**MATERIAL FOR THIS TASK**
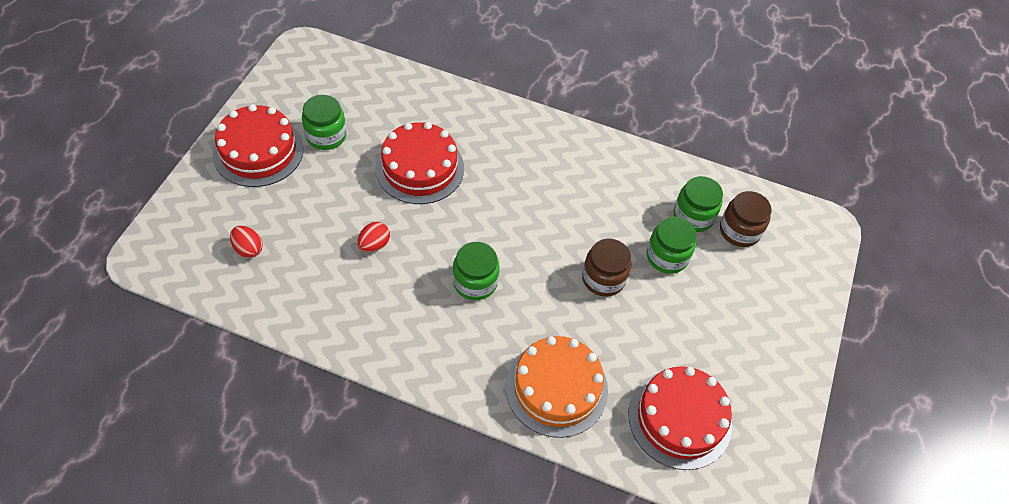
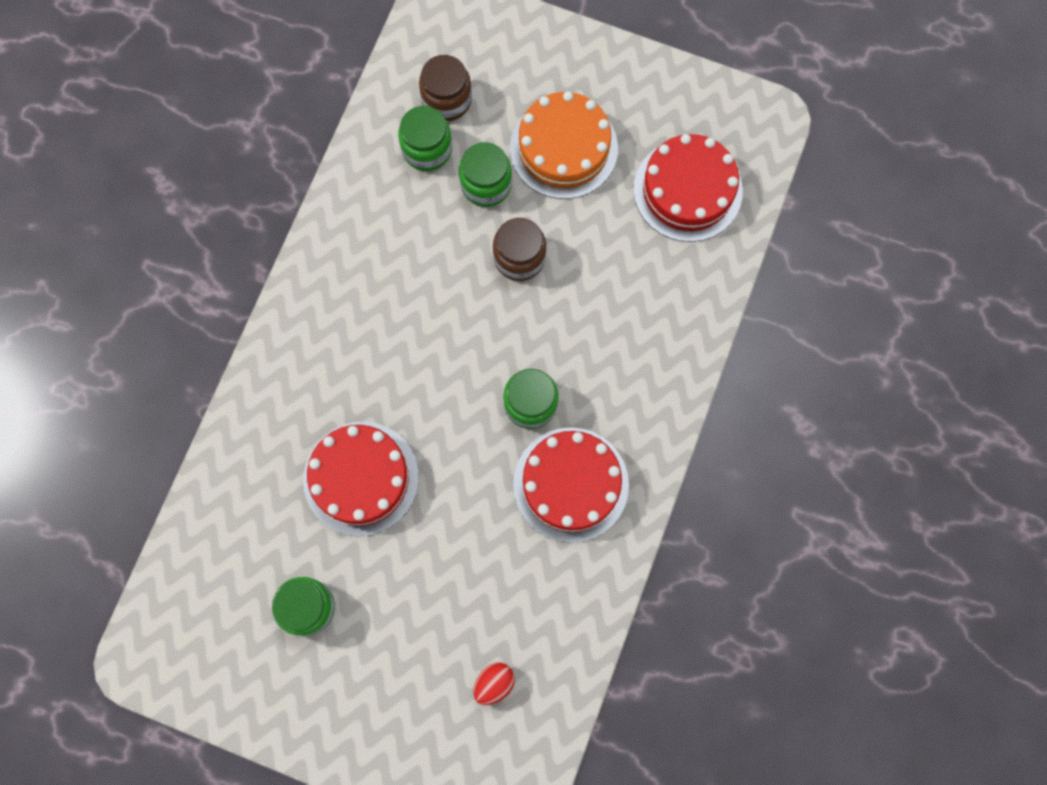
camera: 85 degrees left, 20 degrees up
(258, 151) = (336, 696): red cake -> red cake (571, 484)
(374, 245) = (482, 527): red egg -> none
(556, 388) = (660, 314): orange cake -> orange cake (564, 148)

...

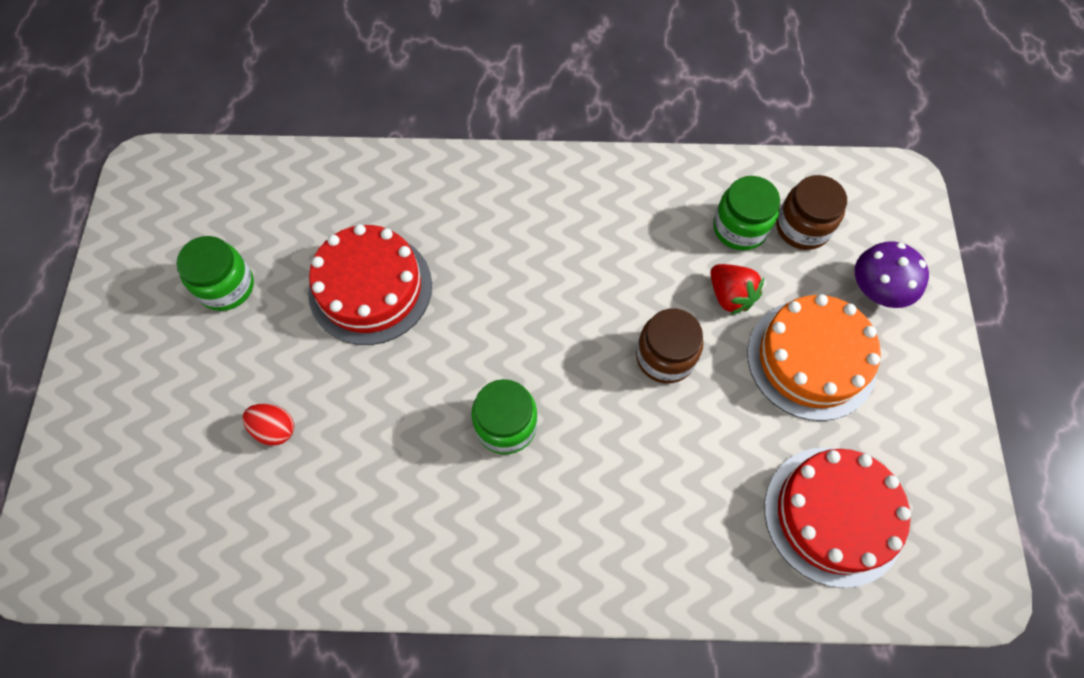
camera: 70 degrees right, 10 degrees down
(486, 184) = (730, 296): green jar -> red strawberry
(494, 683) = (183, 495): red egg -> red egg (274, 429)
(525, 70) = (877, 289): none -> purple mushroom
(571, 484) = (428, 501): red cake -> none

**AIM OF THE EXERCISE**
For the lines above, output exactly those from the line containing "(258, 151) = (336, 696): red" through the line containing "(556, 388) = (660, 314): orange", and skip the others.

**ANSWER SPACE**
(258, 151) = (336, 696): red cake -> red cake (571, 484)
(374, 245) = (482, 527): red egg -> none
(556, 388) = (660, 314): orange cake -> orange cake (564, 148)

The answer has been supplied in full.